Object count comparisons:

######

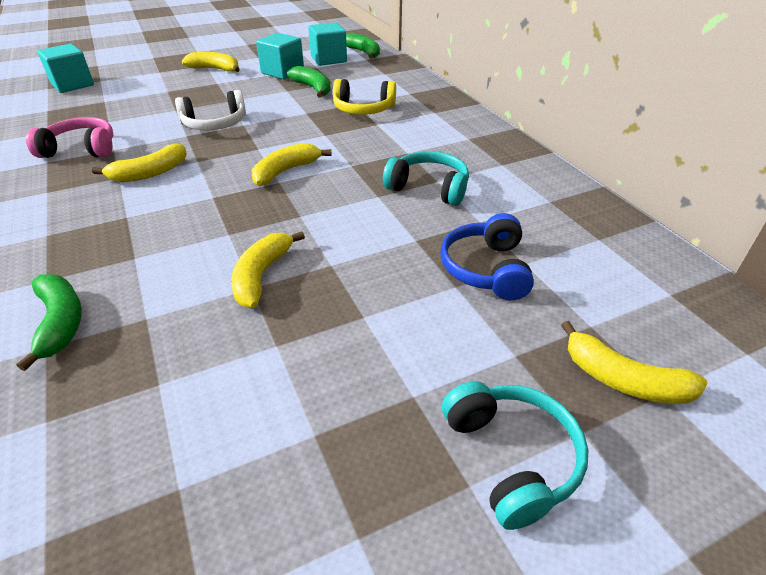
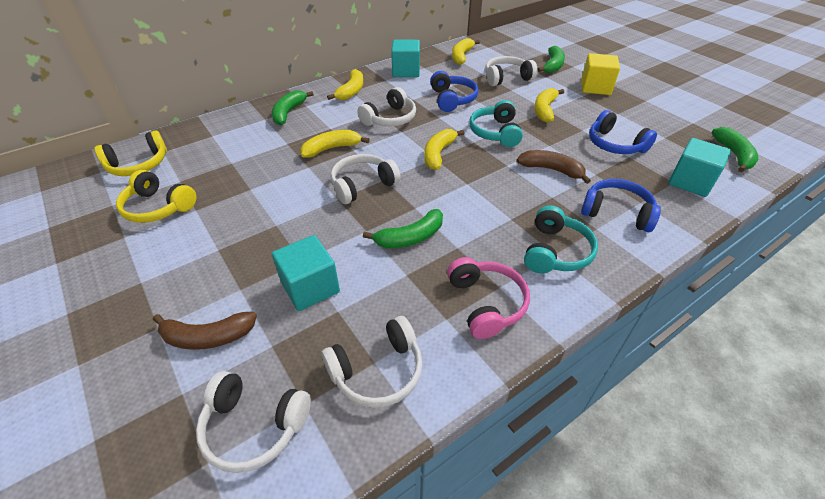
blue headphones: [440,213,534,300] = 1 -> [430,71,478,112] [581,179,661,232] [589,110,657,154] = 3
brown banana: none = 0 -> [153,311,257,350] [517,150,591,184] = 2
green banana: [17,274,82,371] [287,66,331,97] [346,33,380,59] = 3 -> [272,90,314,125] [363,209,443,248] [537,46,565,73] [711,127,758,172] = 4
white headphones: [175,90,246,130] = 1 -> [196,371,311,473] [322,316,423,408] [331,154,401,204] [357,87,416,126] [485,56,537,86] = 5
yellow cube: none = 0 -> [581,53,620,95] = 1
yellow headphones: [333,79,396,115] = 1 -> [95,130,167,176] [116,170,196,223] = 2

######

# [Exercise objective]
Write down every line of the data above that includes the string "yellow".

# [Answer section]
yellow cube: none = 0 -> [581,53,620,95] = 1
yellow headphones: [333,79,396,115] = 1 -> [95,130,167,176] [116,170,196,223] = 2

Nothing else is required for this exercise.